Work to be completed. Once you find the line that contains "115, 331, 204]", transcribe it and each line after it through the end of the listing, exactly as written.

Start of Available records

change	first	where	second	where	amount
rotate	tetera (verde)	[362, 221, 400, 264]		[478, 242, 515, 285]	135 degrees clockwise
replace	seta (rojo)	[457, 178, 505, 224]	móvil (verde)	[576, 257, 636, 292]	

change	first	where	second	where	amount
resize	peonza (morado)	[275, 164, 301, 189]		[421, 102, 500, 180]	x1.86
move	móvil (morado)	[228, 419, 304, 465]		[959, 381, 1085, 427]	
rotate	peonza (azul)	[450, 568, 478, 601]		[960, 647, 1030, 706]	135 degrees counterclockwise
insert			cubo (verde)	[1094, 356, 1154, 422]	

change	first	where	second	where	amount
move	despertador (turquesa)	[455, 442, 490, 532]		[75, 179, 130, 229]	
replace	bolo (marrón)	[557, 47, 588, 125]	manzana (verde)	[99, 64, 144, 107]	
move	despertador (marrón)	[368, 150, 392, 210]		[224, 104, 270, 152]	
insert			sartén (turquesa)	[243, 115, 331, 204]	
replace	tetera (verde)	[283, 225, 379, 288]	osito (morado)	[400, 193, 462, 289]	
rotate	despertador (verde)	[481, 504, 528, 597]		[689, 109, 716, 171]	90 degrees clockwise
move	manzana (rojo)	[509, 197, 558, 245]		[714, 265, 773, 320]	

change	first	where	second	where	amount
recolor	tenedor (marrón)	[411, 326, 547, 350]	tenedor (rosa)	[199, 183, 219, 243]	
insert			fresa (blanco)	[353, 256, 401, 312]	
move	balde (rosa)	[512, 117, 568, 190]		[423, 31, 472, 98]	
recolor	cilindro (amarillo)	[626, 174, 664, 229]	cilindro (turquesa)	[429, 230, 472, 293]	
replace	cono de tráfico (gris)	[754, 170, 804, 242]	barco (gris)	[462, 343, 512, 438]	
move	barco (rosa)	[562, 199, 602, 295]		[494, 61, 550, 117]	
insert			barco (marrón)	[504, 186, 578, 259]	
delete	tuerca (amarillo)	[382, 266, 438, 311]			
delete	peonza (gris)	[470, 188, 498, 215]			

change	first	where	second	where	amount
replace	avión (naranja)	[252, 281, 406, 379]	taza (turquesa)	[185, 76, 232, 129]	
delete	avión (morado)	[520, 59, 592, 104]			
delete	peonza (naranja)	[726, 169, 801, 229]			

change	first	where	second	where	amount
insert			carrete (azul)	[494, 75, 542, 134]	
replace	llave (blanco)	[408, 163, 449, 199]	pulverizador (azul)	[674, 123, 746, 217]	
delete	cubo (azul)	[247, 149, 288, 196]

End of Available records

Result.
insert			sartén (turquesa)	[243, 115, 331, 204]	
replace	tetera (verde)	[283, 225, 379, 288]	osito (morado)	[400, 193, 462, 289]	
rotate	despertador (verde)	[481, 504, 528, 597]		[689, 109, 716, 171]	90 degrees clockwise
move	manzana (rojo)	[509, 197, 558, 245]		[714, 265, 773, 320]	

change	first	where	second	where	amount
recolor	tenedor (marrón)	[411, 326, 547, 350]	tenedor (rosa)	[199, 183, 219, 243]	
insert			fresa (blanco)	[353, 256, 401, 312]	
move	balde (rosa)	[512, 117, 568, 190]		[423, 31, 472, 98]	
recolor	cilindro (amarillo)	[626, 174, 664, 229]	cilindro (turquesa)	[429, 230, 472, 293]	
replace	cono de tráfico (gris)	[754, 170, 804, 242]	barco (gris)	[462, 343, 512, 438]	
move	barco (rosa)	[562, 199, 602, 295]		[494, 61, 550, 117]	
insert			barco (marrón)	[504, 186, 578, 259]	
delete	tuerca (amarillo)	[382, 266, 438, 311]			
delete	peonza (gris)	[470, 188, 498, 215]			

change	first	where	second	where	amount
replace	avión (naranja)	[252, 281, 406, 379]	taza (turquesa)	[185, 76, 232, 129]	
delete	avión (morado)	[520, 59, 592, 104]			
delete	peonza (naranja)	[726, 169, 801, 229]			

change	first	where	second	where	amount
insert			carrete (azul)	[494, 75, 542, 134]	
replace	llave (blanco)	[408, 163, 449, 199]	pulverizador (azul)	[674, 123, 746, 217]	
delete	cubo (azul)	[247, 149, 288, 196]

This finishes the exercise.